◆ **TASK**: In this exercise, each record below is to be written out again exactly.

*** MATERIAL PROVIDED Section Begins ***

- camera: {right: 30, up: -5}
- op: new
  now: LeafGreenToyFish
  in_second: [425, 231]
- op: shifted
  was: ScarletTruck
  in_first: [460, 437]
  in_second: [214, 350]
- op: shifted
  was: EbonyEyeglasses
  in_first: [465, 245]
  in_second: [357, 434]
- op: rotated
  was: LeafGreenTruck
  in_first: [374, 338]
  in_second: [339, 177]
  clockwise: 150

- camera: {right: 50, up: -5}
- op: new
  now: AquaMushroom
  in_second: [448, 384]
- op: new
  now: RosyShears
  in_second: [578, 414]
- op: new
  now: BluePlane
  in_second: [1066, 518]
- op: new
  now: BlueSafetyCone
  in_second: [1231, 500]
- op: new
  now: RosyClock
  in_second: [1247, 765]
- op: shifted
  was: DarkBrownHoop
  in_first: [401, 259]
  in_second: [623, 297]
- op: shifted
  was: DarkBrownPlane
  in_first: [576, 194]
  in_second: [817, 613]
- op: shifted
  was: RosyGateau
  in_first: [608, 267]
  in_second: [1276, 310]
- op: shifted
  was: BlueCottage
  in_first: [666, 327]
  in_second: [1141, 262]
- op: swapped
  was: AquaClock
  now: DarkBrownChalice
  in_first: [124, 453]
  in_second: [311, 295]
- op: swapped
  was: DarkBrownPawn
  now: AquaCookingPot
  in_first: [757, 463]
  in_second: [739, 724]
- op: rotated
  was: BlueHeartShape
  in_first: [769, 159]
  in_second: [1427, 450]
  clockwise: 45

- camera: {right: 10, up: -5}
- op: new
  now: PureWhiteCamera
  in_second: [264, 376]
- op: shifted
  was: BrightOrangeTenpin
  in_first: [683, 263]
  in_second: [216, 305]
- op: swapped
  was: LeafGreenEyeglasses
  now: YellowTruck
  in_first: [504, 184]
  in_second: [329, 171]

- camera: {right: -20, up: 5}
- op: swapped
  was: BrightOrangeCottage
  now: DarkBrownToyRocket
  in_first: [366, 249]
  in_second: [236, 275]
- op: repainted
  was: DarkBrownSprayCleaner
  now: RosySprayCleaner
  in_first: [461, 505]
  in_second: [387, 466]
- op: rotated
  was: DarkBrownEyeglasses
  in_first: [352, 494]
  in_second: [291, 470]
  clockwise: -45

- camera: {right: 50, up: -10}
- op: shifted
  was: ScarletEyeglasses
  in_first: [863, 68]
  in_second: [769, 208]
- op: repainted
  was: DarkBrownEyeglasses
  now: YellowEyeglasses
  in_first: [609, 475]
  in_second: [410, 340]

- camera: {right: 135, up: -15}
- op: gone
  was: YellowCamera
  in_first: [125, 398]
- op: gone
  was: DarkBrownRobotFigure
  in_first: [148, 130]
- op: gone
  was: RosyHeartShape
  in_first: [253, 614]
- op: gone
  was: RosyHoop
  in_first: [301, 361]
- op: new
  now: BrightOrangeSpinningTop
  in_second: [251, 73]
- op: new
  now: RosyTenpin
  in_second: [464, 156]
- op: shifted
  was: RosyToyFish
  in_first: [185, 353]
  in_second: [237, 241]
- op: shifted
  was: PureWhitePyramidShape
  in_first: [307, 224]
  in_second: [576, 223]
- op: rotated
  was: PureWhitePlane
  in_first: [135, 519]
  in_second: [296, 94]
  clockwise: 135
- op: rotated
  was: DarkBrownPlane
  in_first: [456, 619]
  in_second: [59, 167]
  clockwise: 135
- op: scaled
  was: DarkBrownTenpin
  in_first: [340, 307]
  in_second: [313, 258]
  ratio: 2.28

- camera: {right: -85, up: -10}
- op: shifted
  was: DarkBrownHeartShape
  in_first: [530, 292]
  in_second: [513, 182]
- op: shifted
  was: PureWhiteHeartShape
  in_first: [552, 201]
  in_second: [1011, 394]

*** MATERIAL PROVIDED Section Ends ***

◆ **OUTPUT**:
- camera: {right: 30, up: -5}
- op: new
  now: LeafGreenToyFish
  in_second: [425, 231]
- op: shifted
  was: ScarletTruck
  in_first: [460, 437]
  in_second: [214, 350]
- op: shifted
  was: EbonyEyeglasses
  in_first: [465, 245]
  in_second: [357, 434]
- op: rotated
  was: LeafGreenTruck
  in_first: [374, 338]
  in_second: [339, 177]
  clockwise: 150

- camera: {right: 50, up: -5}
- op: new
  now: AquaMushroom
  in_second: [448, 384]
- op: new
  now: RosyShears
  in_second: [578, 414]
- op: new
  now: BluePlane
  in_second: [1066, 518]
- op: new
  now: BlueSafetyCone
  in_second: [1231, 500]
- op: new
  now: RosyClock
  in_second: [1247, 765]
- op: shifted
  was: DarkBrownHoop
  in_first: [401, 259]
  in_second: [623, 297]
- op: shifted
  was: DarkBrownPlane
  in_first: [576, 194]
  in_second: [817, 613]
- op: shifted
  was: RosyGateau
  in_first: [608, 267]
  in_second: [1276, 310]
- op: shifted
  was: BlueCottage
  in_first: [666, 327]
  in_second: [1141, 262]
- op: swapped
  was: AquaClock
  now: DarkBrownChalice
  in_first: [124, 453]
  in_second: [311, 295]
- op: swapped
  was: DarkBrownPawn
  now: AquaCookingPot
  in_first: [757, 463]
  in_second: [739, 724]
- op: rotated
  was: BlueHeartShape
  in_first: [769, 159]
  in_second: [1427, 450]
  clockwise: 45

- camera: {right: 10, up: -5}
- op: new
  now: PureWhiteCamera
  in_second: [264, 376]
- op: shifted
  was: BrightOrangeTenpin
  in_first: [683, 263]
  in_second: [216, 305]
- op: swapped
  was: LeafGreenEyeglasses
  now: YellowTruck
  in_first: [504, 184]
  in_second: [329, 171]

- camera: {right: -20, up: 5}
- op: swapped
  was: BrightOrangeCottage
  now: DarkBrownToyRocket
  in_first: [366, 249]
  in_second: [236, 275]
- op: repainted
  was: DarkBrownSprayCleaner
  now: RosySprayCleaner
  in_first: [461, 505]
  in_second: [387, 466]
- op: rotated
  was: DarkBrownEyeglasses
  in_first: [352, 494]
  in_second: [291, 470]
  clockwise: -45

- camera: {right: 50, up: -10}
- op: shifted
  was: ScarletEyeglasses
  in_first: [863, 68]
  in_second: [769, 208]
- op: repainted
  was: DarkBrownEyeglasses
  now: YellowEyeglasses
  in_first: [609, 475]
  in_second: [410, 340]

- camera: {right: 135, up: -15}
- op: gone
  was: YellowCamera
  in_first: [125, 398]
- op: gone
  was: DarkBrownRobotFigure
  in_first: [148, 130]
- op: gone
  was: RosyHeartShape
  in_first: [253, 614]
- op: gone
  was: RosyHoop
  in_first: [301, 361]
- op: new
  now: BrightOrangeSpinningTop
  in_second: [251, 73]
- op: new
  now: RosyTenpin
  in_second: [464, 156]
- op: shifted
  was: RosyToyFish
  in_first: [185, 353]
  in_second: [237, 241]
- op: shifted
  was: PureWhitePyramidShape
  in_first: [307, 224]
  in_second: [576, 223]
- op: rotated
  was: PureWhitePlane
  in_first: [135, 519]
  in_second: [296, 94]
  clockwise: 135
- op: rotated
  was: DarkBrownPlane
  in_first: [456, 619]
  in_second: [59, 167]
  clockwise: 135
- op: scaled
  was: DarkBrownTenpin
  in_first: [340, 307]
  in_second: [313, 258]
  ratio: 2.28

- camera: {right: -85, up: -10}
- op: shifted
  was: DarkBrownHeartShape
  in_first: [530, 292]
  in_second: [513, 182]
- op: shifted
  was: PureWhiteHeartShape
  in_first: [552, 201]
  in_second: [1011, 394]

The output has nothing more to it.